* _EXERCISE INSTRUCTIONS_: Transcribe the full listing, keeping every word as it stands.

* _DATA EXTRACT_:
○ ○ ○
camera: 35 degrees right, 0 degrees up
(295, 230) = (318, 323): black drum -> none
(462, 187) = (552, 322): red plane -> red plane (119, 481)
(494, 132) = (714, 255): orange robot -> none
○ ○ ○
* _RESULT BELOW_:
camera: 35 degrees right, 0 degrees up
(295, 230) = (318, 323): black drum -> none
(462, 187) = (552, 322): red plane -> red plane (119, 481)
(494, 132) = (714, 255): orange robot -> none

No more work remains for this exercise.